# Directions for this task:
Although the data below contains pictures, please reproduce only its words, exactly.

(Stored records)
***

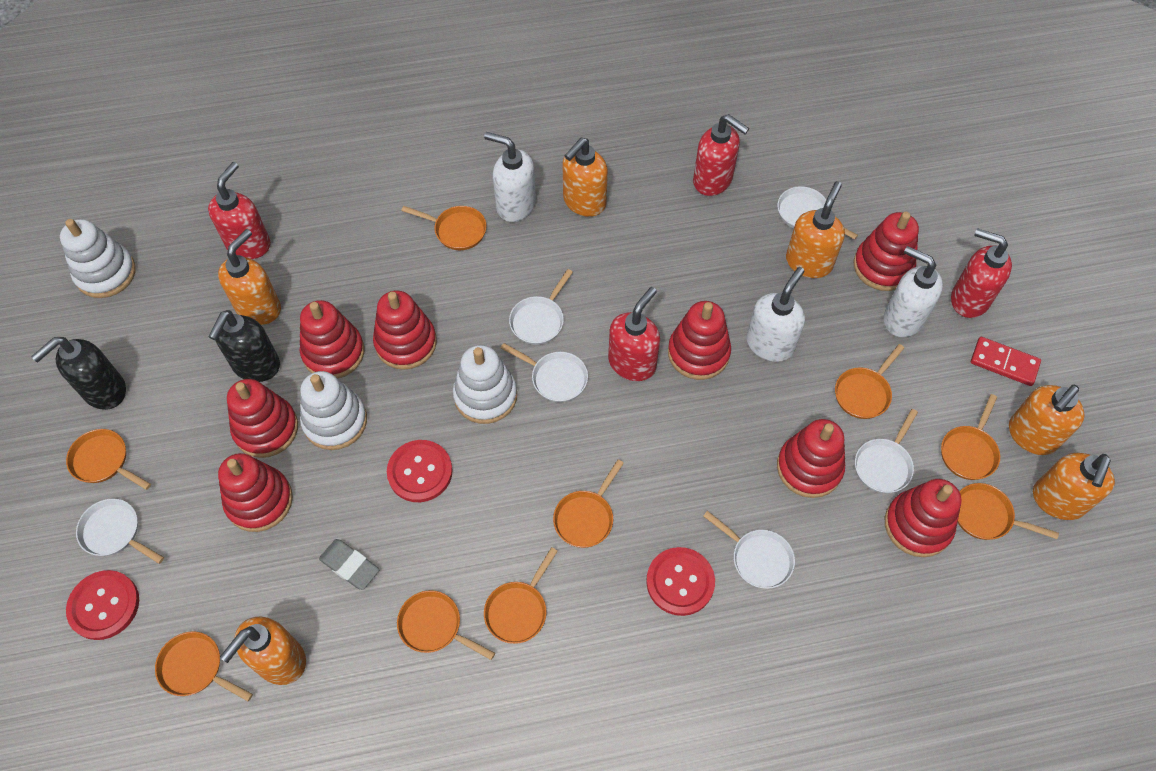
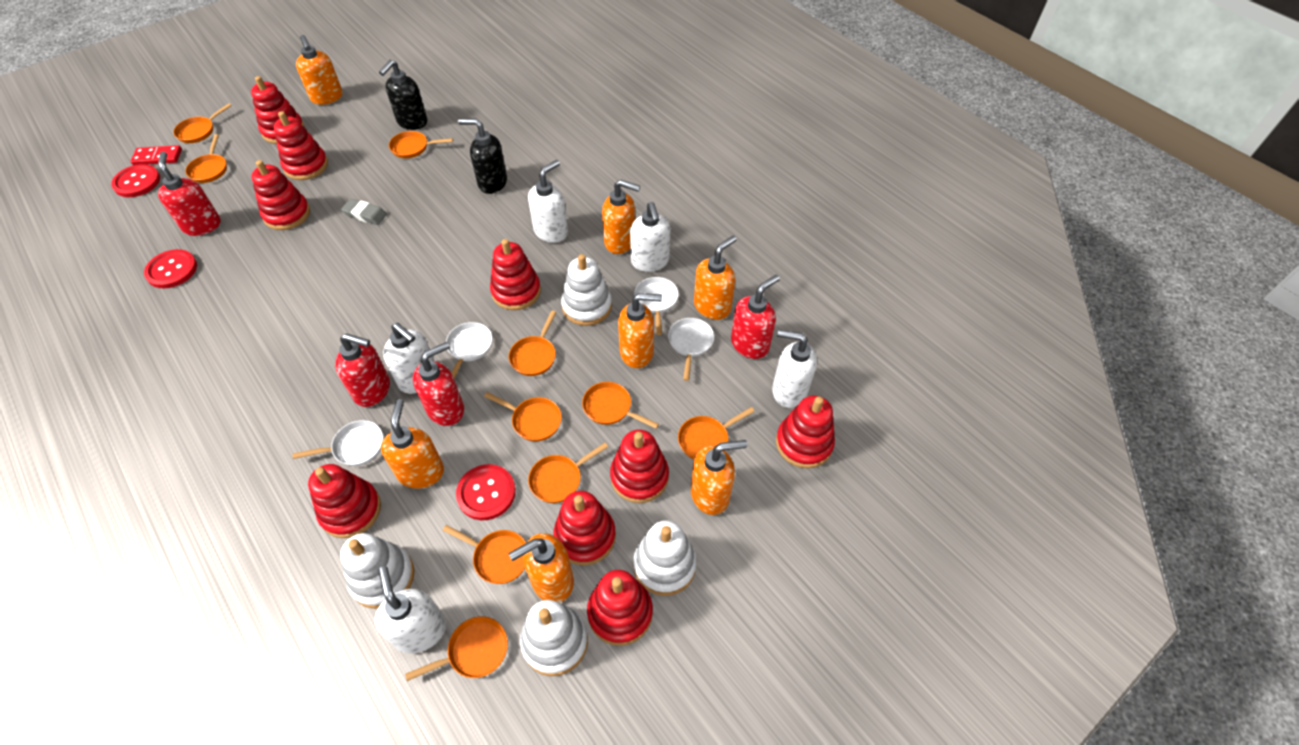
orange pan: 9 -> 10
orange soap dispenser: 6 -> 7
red stacking toy: 8 -> 9
white pan: 6 -> 4
white soap dispenser: 3 -> 5
white stacking toy: 3 -> 4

***

# Answer section:
orange pan: 9 -> 10
orange soap dispenser: 6 -> 7
red stacking toy: 8 -> 9
white pan: 6 -> 4
white soap dispenser: 3 -> 5
white stacking toy: 3 -> 4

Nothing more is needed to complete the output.